■ REQUIRED WORK
Pick every line from the data below that contains the string "duck" and copy it.

■ SOURCE RECORDS
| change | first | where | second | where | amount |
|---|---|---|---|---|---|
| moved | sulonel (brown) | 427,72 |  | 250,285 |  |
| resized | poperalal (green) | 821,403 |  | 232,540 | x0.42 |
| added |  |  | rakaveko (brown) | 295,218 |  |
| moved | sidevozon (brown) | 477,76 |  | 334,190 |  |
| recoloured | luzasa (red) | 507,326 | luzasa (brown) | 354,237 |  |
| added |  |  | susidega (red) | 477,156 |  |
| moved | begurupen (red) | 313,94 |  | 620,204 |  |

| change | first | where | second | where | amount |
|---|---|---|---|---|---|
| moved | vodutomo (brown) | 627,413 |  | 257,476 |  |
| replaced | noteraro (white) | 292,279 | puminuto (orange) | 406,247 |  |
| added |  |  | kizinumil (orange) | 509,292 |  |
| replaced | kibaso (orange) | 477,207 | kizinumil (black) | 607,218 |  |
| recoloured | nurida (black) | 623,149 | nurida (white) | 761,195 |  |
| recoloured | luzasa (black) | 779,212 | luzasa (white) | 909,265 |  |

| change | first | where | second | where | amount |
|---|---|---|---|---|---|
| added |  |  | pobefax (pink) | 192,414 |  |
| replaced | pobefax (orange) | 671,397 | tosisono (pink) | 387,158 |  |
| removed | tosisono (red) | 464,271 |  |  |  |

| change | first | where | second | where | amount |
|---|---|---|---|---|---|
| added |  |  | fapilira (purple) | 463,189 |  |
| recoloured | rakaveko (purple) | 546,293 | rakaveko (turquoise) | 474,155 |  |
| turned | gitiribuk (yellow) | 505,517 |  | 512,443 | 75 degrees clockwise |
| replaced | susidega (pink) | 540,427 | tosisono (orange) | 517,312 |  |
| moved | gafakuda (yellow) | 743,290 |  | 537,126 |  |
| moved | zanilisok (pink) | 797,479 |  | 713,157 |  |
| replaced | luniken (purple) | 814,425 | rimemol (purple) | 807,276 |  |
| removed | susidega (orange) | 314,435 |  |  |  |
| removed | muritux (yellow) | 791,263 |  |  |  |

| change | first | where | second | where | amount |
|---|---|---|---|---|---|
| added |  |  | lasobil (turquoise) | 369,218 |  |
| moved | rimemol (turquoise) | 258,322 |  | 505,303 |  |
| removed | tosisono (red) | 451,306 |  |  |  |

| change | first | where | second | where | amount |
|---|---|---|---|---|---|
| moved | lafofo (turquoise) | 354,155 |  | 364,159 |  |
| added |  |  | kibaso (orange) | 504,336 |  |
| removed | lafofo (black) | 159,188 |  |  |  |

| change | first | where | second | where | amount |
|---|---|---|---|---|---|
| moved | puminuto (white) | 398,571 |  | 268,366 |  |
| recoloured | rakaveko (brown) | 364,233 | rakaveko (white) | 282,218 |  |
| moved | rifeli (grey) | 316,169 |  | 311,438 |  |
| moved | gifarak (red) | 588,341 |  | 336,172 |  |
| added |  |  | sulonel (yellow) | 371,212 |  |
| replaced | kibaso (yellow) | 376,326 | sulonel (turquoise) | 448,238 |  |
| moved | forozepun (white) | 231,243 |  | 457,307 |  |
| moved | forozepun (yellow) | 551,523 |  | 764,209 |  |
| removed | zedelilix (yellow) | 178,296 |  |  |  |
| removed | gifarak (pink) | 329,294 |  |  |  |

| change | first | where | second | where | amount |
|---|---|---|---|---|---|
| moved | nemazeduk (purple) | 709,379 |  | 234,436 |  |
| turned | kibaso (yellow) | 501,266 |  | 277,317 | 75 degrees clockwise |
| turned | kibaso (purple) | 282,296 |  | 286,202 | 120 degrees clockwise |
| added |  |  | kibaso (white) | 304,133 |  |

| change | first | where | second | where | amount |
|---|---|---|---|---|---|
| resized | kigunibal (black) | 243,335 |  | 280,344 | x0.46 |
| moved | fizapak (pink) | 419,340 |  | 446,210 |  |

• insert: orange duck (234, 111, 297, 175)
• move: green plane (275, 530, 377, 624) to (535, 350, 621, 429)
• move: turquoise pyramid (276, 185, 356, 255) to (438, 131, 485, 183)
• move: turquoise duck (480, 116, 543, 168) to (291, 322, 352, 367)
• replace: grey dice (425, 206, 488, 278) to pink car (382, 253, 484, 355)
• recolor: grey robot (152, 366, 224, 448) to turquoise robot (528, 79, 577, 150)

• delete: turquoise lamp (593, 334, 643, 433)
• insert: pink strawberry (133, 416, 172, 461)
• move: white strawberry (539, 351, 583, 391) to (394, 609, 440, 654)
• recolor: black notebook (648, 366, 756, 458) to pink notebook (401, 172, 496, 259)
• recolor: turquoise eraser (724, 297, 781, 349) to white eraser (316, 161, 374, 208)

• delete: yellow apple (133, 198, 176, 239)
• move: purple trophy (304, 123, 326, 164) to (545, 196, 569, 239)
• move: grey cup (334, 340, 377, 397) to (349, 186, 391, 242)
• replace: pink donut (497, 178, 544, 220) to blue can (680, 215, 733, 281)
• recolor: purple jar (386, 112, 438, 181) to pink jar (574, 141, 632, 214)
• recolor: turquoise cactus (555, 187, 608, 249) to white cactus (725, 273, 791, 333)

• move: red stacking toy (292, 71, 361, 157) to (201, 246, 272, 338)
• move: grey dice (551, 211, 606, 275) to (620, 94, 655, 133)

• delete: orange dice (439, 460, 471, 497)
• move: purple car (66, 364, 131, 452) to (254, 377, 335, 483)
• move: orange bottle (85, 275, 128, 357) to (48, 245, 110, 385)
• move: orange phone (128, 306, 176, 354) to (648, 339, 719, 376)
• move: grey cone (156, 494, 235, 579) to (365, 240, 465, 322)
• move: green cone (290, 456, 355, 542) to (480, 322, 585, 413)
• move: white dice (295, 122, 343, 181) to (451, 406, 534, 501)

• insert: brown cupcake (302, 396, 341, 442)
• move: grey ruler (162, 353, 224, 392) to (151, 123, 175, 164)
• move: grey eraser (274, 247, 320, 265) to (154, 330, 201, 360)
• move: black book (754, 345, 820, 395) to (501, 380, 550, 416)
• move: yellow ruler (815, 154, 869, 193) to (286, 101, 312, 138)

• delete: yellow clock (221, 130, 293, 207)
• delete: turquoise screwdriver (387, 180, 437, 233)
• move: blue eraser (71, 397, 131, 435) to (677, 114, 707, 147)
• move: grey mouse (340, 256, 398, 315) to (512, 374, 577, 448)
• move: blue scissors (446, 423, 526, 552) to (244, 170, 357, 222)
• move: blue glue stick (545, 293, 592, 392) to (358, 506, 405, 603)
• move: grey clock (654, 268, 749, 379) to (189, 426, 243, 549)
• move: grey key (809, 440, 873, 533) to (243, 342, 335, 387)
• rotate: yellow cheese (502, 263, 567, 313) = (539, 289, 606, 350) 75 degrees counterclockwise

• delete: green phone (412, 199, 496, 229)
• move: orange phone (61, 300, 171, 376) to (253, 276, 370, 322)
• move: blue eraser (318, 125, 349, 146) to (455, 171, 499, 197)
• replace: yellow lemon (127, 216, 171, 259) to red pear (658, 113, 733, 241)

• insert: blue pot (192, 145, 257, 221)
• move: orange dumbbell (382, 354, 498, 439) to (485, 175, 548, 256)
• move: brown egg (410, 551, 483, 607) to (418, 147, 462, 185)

■ RESPONSE TO THIS EXERCISE
• insert: orange duck (234, 111, 297, 175)
• move: turquoise duck (480, 116, 543, 168) to (291, 322, 352, 367)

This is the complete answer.